Entries shown
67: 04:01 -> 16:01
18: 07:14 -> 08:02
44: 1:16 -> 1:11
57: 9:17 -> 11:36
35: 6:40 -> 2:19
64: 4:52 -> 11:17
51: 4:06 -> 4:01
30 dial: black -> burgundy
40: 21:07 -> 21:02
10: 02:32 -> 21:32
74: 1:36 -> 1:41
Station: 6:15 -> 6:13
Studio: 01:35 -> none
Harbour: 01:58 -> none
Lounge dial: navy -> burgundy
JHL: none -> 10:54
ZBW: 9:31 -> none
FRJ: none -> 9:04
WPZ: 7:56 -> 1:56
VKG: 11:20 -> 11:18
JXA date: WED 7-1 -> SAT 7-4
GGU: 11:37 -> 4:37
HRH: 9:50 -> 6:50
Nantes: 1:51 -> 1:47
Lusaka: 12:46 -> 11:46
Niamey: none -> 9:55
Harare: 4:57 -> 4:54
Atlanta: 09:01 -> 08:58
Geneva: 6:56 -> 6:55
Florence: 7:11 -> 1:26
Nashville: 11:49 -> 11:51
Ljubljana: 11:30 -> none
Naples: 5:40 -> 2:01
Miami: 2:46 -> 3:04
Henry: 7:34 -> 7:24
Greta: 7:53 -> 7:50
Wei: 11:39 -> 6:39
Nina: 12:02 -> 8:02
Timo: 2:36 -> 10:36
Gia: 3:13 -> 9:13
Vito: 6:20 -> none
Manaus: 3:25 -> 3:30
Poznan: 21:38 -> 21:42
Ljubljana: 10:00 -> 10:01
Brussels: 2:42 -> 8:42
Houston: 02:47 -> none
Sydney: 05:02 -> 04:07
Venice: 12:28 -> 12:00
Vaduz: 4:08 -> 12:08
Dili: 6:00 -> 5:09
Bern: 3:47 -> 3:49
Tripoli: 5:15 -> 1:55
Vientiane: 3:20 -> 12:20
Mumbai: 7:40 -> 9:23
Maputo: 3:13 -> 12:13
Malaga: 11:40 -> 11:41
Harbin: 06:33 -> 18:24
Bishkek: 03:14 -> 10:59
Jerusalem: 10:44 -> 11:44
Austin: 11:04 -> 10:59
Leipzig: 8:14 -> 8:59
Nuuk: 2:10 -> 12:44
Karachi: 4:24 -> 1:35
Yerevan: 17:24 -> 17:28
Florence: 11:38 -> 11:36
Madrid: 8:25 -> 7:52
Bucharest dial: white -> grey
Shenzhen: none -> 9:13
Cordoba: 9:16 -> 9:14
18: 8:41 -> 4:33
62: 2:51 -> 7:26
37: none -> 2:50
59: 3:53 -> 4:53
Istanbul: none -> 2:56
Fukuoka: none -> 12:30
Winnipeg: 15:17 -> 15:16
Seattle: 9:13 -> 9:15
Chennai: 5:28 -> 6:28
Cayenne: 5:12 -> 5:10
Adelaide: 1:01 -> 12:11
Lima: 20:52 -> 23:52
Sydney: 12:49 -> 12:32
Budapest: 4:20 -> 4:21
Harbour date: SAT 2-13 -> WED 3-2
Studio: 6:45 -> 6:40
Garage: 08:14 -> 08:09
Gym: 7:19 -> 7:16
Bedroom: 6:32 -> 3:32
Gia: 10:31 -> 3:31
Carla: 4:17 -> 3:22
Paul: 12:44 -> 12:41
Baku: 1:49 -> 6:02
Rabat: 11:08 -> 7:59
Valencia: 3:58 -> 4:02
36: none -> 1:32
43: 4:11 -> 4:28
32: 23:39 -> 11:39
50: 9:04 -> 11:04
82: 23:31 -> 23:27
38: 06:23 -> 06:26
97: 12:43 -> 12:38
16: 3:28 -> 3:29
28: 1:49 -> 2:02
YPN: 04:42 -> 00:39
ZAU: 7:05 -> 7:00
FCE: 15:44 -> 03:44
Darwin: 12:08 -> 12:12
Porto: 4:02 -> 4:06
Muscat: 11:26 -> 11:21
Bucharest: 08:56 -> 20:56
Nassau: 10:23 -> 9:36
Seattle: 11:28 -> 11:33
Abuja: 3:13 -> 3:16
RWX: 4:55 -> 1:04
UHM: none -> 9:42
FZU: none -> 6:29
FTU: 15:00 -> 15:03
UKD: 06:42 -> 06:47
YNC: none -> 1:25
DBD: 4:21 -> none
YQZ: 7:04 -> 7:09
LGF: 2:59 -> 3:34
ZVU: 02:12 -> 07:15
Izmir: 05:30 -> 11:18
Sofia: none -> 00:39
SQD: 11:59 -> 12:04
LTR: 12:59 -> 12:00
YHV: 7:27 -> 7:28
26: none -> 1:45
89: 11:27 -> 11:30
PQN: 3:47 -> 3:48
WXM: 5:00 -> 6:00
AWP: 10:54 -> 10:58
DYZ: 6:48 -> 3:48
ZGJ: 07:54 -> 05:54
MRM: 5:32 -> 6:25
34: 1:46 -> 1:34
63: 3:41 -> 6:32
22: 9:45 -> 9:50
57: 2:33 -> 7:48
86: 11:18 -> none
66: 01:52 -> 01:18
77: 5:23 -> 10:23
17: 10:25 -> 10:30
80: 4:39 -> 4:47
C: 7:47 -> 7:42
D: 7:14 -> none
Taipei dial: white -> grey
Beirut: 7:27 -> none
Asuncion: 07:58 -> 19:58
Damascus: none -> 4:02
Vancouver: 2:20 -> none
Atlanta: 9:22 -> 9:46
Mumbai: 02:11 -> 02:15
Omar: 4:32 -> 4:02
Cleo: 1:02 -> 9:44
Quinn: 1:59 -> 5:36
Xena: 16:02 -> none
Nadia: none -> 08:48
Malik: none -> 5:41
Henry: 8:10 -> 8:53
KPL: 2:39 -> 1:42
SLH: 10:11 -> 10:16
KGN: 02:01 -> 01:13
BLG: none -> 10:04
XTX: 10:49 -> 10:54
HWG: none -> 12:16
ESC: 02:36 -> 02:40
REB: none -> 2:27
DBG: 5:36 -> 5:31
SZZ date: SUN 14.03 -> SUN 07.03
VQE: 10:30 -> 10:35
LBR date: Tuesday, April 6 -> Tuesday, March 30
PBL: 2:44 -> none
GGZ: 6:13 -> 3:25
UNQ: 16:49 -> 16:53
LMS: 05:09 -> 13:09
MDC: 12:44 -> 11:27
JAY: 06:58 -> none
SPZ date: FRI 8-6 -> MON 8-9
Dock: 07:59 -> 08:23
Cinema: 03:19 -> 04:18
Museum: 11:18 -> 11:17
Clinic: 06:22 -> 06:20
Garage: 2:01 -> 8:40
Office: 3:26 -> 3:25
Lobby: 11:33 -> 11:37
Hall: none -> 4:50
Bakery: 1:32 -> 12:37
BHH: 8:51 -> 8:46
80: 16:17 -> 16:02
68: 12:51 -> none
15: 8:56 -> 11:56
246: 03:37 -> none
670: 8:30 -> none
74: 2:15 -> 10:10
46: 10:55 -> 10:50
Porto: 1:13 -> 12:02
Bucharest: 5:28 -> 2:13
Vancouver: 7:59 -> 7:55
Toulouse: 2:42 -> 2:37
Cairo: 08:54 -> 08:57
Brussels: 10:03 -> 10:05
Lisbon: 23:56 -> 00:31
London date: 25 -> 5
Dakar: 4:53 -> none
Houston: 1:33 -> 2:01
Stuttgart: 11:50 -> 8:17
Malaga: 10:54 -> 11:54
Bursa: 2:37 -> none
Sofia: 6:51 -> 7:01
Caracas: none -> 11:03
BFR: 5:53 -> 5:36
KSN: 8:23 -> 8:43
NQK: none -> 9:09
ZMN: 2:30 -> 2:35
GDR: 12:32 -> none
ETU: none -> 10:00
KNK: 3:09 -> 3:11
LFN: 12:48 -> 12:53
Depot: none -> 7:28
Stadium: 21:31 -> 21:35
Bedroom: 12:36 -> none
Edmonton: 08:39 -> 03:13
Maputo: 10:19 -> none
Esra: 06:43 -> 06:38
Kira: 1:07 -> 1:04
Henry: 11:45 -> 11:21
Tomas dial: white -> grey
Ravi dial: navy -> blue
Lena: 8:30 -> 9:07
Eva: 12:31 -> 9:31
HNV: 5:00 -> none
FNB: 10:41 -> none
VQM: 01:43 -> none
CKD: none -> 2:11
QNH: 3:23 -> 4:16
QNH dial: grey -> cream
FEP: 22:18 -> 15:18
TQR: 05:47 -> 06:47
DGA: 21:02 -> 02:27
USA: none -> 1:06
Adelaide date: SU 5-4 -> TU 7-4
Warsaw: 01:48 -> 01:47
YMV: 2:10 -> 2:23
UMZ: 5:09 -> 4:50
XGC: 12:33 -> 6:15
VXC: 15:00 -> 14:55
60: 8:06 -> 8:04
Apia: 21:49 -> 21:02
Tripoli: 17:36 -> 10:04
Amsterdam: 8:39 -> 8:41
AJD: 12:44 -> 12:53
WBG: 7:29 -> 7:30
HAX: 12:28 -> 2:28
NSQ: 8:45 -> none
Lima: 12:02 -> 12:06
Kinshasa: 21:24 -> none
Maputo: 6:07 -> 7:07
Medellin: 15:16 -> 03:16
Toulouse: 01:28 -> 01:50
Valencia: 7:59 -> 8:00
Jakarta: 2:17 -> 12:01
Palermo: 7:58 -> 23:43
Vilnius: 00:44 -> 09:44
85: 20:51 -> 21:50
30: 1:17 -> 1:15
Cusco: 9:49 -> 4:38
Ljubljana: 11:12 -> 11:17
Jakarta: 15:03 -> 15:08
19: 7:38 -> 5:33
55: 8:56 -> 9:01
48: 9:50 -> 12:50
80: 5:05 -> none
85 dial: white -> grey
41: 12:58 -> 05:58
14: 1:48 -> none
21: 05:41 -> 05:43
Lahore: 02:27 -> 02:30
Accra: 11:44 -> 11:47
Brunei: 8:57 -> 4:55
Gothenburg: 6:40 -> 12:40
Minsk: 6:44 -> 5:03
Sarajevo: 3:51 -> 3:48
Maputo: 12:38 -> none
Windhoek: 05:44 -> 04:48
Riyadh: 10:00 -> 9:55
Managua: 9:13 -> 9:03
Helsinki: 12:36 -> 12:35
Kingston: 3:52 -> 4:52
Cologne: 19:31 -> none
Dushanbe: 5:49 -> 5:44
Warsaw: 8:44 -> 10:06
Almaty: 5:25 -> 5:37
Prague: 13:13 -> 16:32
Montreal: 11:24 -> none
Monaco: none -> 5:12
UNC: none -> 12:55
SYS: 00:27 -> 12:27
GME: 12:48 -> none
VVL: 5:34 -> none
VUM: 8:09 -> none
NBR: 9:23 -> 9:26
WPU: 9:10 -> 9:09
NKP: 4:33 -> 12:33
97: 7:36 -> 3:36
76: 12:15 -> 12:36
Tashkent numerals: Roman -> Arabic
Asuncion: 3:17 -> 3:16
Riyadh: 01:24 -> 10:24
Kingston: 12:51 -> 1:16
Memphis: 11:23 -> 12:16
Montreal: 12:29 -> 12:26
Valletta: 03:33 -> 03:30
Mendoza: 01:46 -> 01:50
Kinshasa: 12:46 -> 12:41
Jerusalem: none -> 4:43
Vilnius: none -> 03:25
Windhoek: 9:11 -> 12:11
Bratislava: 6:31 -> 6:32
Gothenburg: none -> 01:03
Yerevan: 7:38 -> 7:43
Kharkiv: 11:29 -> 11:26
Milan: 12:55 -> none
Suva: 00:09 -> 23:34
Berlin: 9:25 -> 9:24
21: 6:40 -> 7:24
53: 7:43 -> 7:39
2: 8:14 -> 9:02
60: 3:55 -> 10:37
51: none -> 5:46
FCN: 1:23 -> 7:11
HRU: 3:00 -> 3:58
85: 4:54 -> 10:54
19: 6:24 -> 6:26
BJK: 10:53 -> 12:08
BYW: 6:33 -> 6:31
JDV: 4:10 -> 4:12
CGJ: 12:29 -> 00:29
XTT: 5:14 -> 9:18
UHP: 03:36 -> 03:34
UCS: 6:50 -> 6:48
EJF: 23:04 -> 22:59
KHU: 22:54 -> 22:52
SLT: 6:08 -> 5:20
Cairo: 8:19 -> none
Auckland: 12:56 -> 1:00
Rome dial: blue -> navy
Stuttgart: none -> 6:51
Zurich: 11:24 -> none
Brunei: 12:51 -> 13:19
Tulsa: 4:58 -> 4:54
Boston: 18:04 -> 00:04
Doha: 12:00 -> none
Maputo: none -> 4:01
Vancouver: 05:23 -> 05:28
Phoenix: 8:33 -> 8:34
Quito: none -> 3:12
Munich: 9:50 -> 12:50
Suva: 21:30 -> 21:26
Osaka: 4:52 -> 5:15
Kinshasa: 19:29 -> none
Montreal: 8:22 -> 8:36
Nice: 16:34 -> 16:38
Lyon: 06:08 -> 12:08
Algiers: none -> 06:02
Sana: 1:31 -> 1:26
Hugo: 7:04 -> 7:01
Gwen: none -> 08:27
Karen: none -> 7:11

Exercise details
Rewrite the material starting at its first line and ending at the line containing "Adelaide: 1:01 -> 12:11", changing "burgundy" to "maroon" and leaving everything else unchanged.

Full answer
67: 04:01 -> 16:01
18: 07:14 -> 08:02
44: 1:16 -> 1:11
57: 9:17 -> 11:36
35: 6:40 -> 2:19
64: 4:52 -> 11:17
51: 4:06 -> 4:01
30 dial: black -> maroon
40: 21:07 -> 21:02
10: 02:32 -> 21:32
74: 1:36 -> 1:41
Station: 6:15 -> 6:13
Studio: 01:35 -> none
Harbour: 01:58 -> none
Lounge dial: navy -> maroon
JHL: none -> 10:54
ZBW: 9:31 -> none
FRJ: none -> 9:04
WPZ: 7:56 -> 1:56
VKG: 11:20 -> 11:18
JXA date: WED 7-1 -> SAT 7-4
GGU: 11:37 -> 4:37
HRH: 9:50 -> 6:50
Nantes: 1:51 -> 1:47
Lusaka: 12:46 -> 11:46
Niamey: none -> 9:55
Harare: 4:57 -> 4:54
Atlanta: 09:01 -> 08:58
Geneva: 6:56 -> 6:55
Florence: 7:11 -> 1:26
Nashville: 11:49 -> 11:51
Ljubljana: 11:30 -> none
Naples: 5:40 -> 2:01
Miami: 2:46 -> 3:04
Henry: 7:34 -> 7:24
Greta: 7:53 -> 7:50
Wei: 11:39 -> 6:39
Nina: 12:02 -> 8:02
Timo: 2:36 -> 10:36
Gia: 3:13 -> 9:13
Vito: 6:20 -> none
Manaus: 3:25 -> 3:30
Poznan: 21:38 -> 21:42
Ljubljana: 10:00 -> 10:01
Brussels: 2:42 -> 8:42
Houston: 02:47 -> none
Sydney: 05:02 -> 04:07
Venice: 12:28 -> 12:00
Vaduz: 4:08 -> 12:08
Dili: 6:00 -> 5:09
Bern: 3:47 -> 3:49
Tripoli: 5:15 -> 1:55
Vientiane: 3:20 -> 12:20
Mumbai: 7:40 -> 9:23
Maputo: 3:13 -> 12:13
Malaga: 11:40 -> 11:41
Harbin: 06:33 -> 18:24
Bishkek: 03:14 -> 10:59
Jerusalem: 10:44 -> 11:44
Austin: 11:04 -> 10:59
Leipzig: 8:14 -> 8:59
Nuuk: 2:10 -> 12:44
Karachi: 4:24 -> 1:35
Yerevan: 17:24 -> 17:28
Florence: 11:38 -> 11:36
Madrid: 8:25 -> 7:52
Bucharest dial: white -> grey
Shenzhen: none -> 9:13
Cordoba: 9:16 -> 9:14
18: 8:41 -> 4:33
62: 2:51 -> 7:26
37: none -> 2:50
59: 3:53 -> 4:53
Istanbul: none -> 2:56
Fukuoka: none -> 12:30
Winnipeg: 15:17 -> 15:16
Seattle: 9:13 -> 9:15
Chennai: 5:28 -> 6:28
Cayenne: 5:12 -> 5:10
Adelaide: 1:01 -> 12:11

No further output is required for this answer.